▶ **PROBLEM STATEMENT**: What lines in the data below mention the string "rectangle"? Copy them out.

GIVEN DATA section start

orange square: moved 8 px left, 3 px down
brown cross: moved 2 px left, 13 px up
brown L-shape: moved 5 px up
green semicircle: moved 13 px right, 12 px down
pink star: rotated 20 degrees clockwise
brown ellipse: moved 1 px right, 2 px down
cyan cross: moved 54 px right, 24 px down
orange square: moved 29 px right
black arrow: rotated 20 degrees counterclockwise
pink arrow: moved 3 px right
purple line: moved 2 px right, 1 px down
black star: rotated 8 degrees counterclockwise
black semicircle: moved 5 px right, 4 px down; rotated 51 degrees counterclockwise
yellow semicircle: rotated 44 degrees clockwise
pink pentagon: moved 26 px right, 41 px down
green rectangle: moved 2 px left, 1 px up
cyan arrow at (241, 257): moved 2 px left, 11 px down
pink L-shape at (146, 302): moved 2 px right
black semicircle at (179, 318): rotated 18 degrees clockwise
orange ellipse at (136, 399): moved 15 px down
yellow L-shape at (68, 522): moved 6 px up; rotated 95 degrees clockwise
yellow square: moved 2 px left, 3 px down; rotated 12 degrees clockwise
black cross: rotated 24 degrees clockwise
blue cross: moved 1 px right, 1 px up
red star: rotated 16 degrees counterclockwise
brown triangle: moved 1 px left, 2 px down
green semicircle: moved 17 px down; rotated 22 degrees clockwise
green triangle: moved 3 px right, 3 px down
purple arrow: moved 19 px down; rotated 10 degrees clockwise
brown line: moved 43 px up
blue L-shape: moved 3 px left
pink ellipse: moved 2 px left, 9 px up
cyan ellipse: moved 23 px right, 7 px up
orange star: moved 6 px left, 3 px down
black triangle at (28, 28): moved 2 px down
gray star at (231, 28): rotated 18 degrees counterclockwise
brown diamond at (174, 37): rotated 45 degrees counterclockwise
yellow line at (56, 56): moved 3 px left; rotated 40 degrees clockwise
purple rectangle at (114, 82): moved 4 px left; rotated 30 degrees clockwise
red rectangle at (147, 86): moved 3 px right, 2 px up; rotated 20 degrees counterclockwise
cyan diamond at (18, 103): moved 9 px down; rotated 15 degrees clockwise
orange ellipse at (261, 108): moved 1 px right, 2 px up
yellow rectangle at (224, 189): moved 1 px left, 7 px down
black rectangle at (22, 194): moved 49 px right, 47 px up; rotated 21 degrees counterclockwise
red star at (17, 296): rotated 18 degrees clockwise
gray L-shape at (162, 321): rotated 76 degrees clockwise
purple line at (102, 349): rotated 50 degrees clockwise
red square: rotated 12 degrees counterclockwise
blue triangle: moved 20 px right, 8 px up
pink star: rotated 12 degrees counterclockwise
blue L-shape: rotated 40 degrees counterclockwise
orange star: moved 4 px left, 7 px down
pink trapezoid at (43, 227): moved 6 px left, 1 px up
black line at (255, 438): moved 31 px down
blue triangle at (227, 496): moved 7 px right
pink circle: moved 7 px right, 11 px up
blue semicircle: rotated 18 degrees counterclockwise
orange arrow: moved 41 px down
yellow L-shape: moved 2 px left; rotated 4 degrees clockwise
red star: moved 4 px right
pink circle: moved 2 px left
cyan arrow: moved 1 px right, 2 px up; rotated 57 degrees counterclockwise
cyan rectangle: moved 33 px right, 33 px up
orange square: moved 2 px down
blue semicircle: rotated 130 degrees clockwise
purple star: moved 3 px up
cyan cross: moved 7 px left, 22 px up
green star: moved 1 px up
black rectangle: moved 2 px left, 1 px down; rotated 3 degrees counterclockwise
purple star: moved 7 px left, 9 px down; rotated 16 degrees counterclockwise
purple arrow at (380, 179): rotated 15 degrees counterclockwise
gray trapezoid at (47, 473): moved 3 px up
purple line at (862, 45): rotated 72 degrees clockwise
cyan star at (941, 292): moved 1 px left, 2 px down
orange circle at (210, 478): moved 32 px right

GIVEN DATA section end

▶ **EXERCISE ANSWER**:
green rectangle: moved 2 px left, 1 px up
purple rectangle at (114, 82): moved 4 px left; rotated 30 degrees clockwise
red rectangle at (147, 86): moved 3 px right, 2 px up; rotated 20 degrees counterclockwise
yellow rectangle at (224, 189): moved 1 px left, 7 px down
black rectangle at (22, 194): moved 49 px right, 47 px up; rotated 21 degrees counterclockwise
cyan rectangle: moved 33 px right, 33 px up
black rectangle: moved 2 px left, 1 px down; rotated 3 degrees counterclockwise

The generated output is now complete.